Exercise goal:
This exercise calls for a copy of every line in the listing below that carries the word "heart".

Records to use:

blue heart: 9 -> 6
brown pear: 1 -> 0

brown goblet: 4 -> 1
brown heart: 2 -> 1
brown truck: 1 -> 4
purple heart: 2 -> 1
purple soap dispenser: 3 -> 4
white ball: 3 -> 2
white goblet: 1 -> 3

Task result:
blue heart: 9 -> 6
brown heart: 2 -> 1
purple heart: 2 -> 1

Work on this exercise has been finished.